§ **GIVEN RECORDS**:
------------

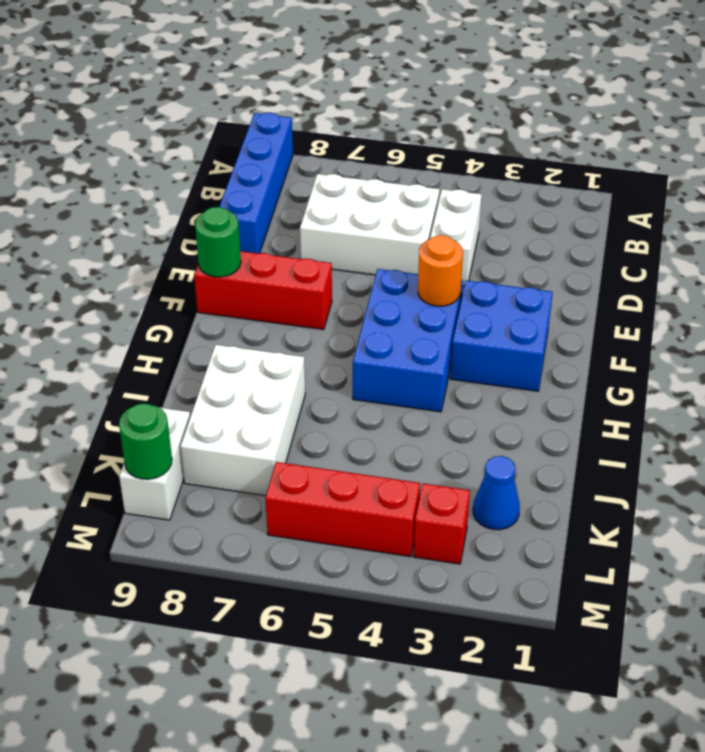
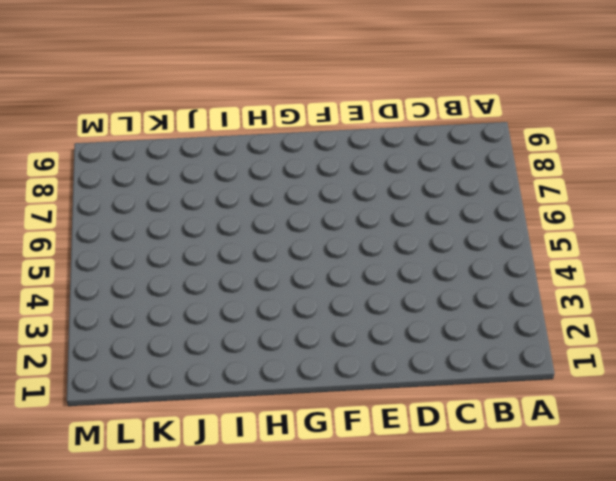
none -> blue brick A9:D9 level 1
none -> white brick C4:D4 level 1
none -> white brick C5:D7 level 1

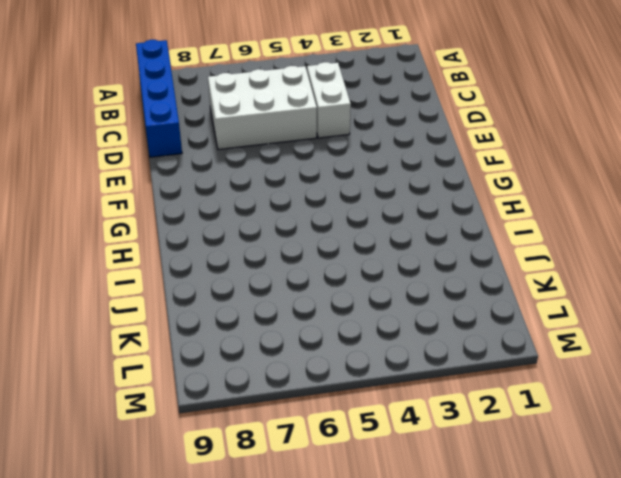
none -> blue brick F2:G3 level 1
none -> blue brick F4:H5 level 1
none -> red brick F7:F9 level 1

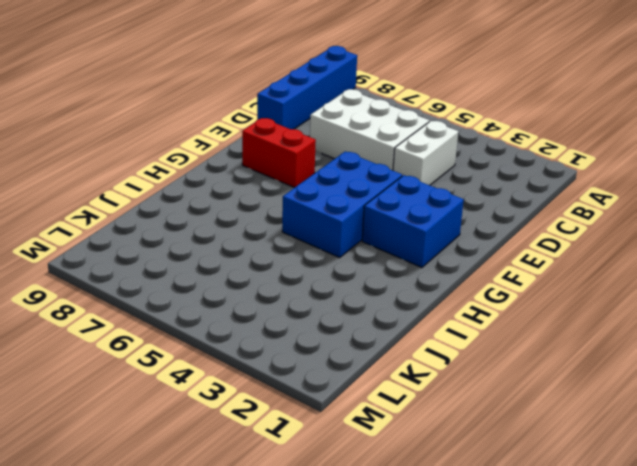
red brick F7:F8 level 1 -> red brick F7:F9 level 1
none -> white brick I7:K8 level 1
none -> blue cone K2 level 1
none -> white brick K9:L9 level 1

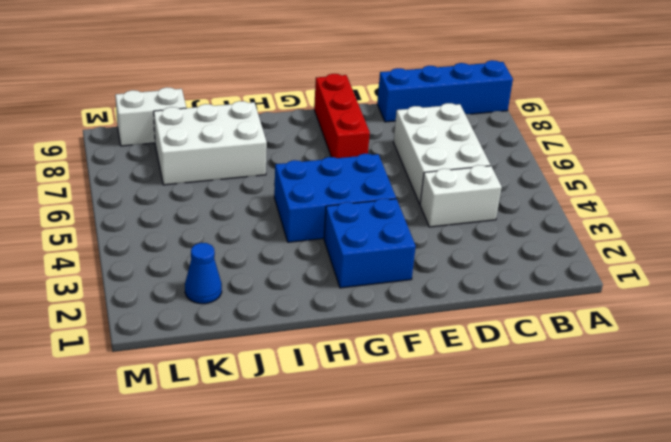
none -> red brick L3 level 1
none -> red brick L4:L6 level 1
none -> orange round brick F4 level 2

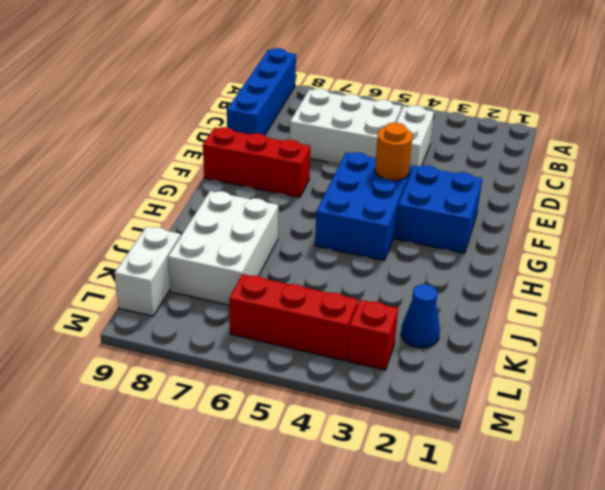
none -> green round brick F9 level 2
none -> green round brick L9 level 2

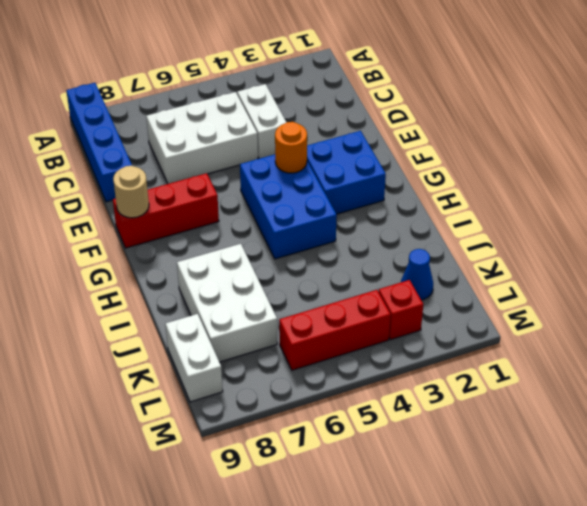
tan round brick F9 level 2 -> green round brick F9 level 2
none -> green round brick L9 level 2

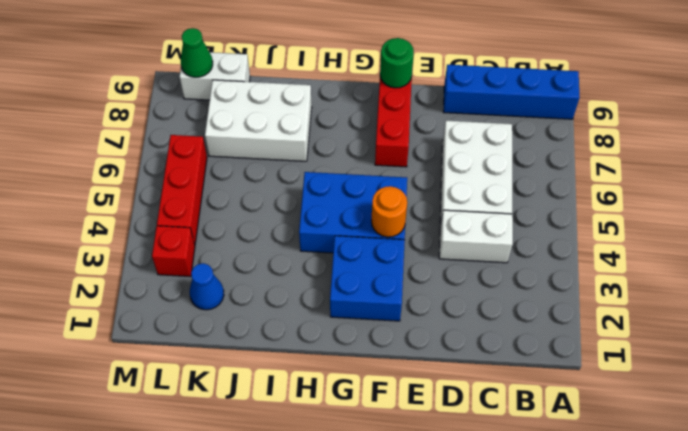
green cone L9 level 2 -> green round brick L9 level 2

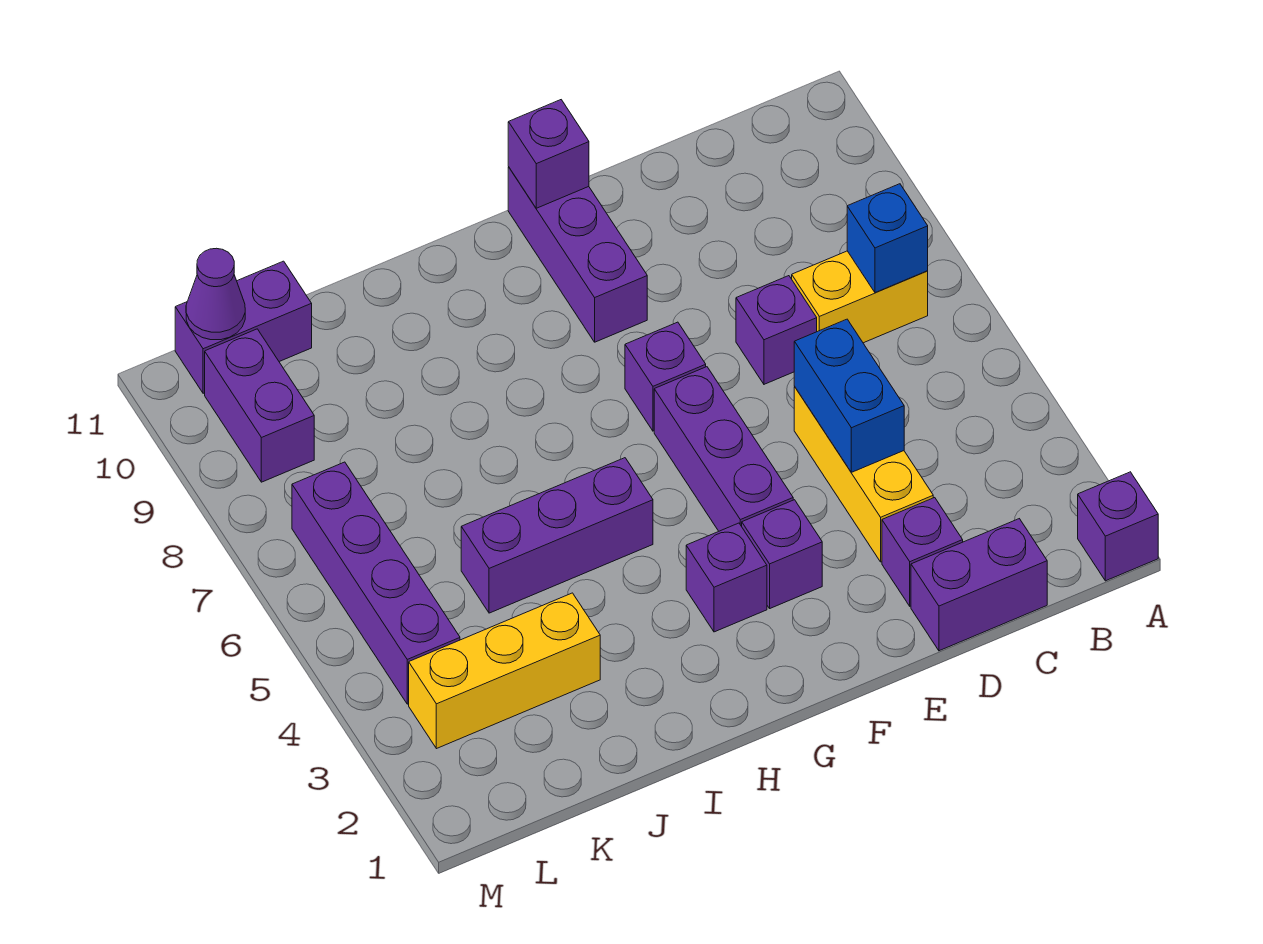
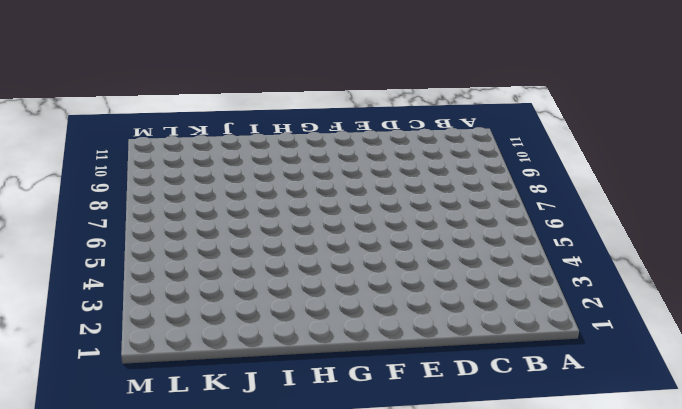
none -> purple brick A1 level 1
none -> yellow brick B7:C7 level 1
none -> purple brick C1:D1 level 1

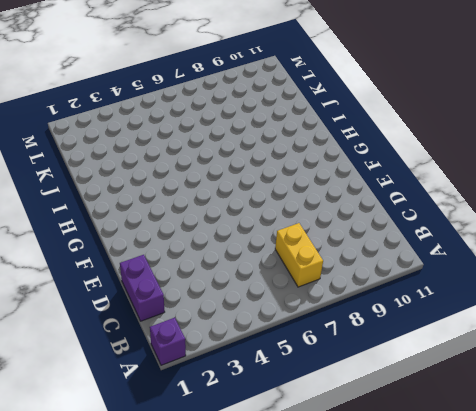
none -> purple brick D2 level 1
none -> yellow brick D3:D5 level 1
none -> purple brick D7 level 1

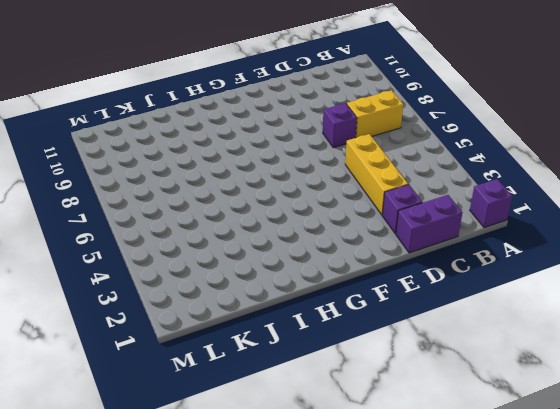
none -> purple brick F3 level 1
none -> purple brick F4:F6 level 1
none -> purple brick F7 level 1

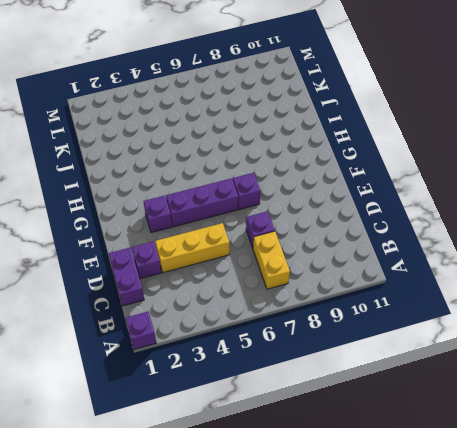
none -> purple brick F9:F11 level 1
none -> purple brick G3 level 1
none -> purple brick H5:J5 level 1

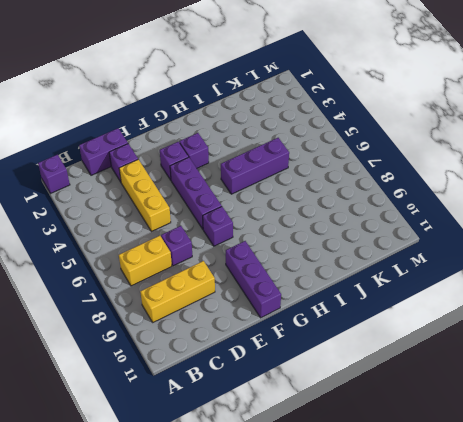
yellow brick B9:D9 level 1 -> yellow brick J3:L3 level 1
none -> purple brick K11:L11 level 1
none -> purple brick L4:L7 level 1
none -> purple brick L9:L10 level 1

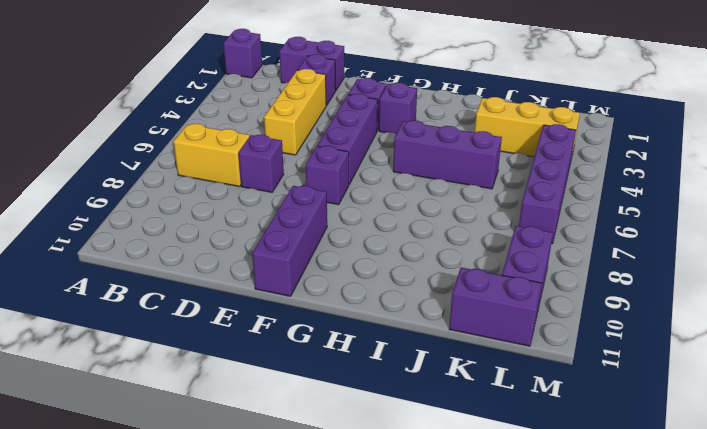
none -> blue brick B7 level 2
none -> blue brick D4:D5 level 2
none -> purple brick F11 level 2

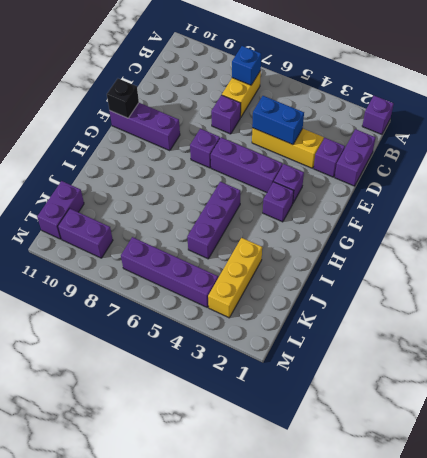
black brick F11 level 2 -> purple brick F11 level 2
none -> purple cone L11 level 2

------------

§ **THE TASK**: Exact copy, no pictures. Write out the lines in the entries above, starting with the line with "none -> orange round brick F4 level 2" and going on through the line with "none -> blue brick D4:D5 level 2", keeping both.

§ **SOLVED EXERCISE**:
none -> orange round brick F4 level 2

none -> green round brick F9 level 2
none -> green round brick L9 level 2

tan round brick F9 level 2 -> green round brick F9 level 2
none -> green round brick L9 level 2

green cone L9 level 2 -> green round brick L9 level 2

none -> purple brick A1 level 1
none -> yellow brick B7:C7 level 1
none -> purple brick C1:D1 level 1

none -> purple brick D2 level 1
none -> yellow brick D3:D5 level 1
none -> purple brick D7 level 1

none -> purple brick F3 level 1
none -> purple brick F4:F6 level 1
none -> purple brick F7 level 1

none -> purple brick F9:F11 level 1
none -> purple brick G3 level 1
none -> purple brick H5:J5 level 1

yellow brick B9:D9 level 1 -> yellow brick J3:L3 level 1
none -> purple brick K11:L11 level 1
none -> purple brick L4:L7 level 1
none -> purple brick L9:L10 level 1

none -> blue brick B7 level 2
none -> blue brick D4:D5 level 2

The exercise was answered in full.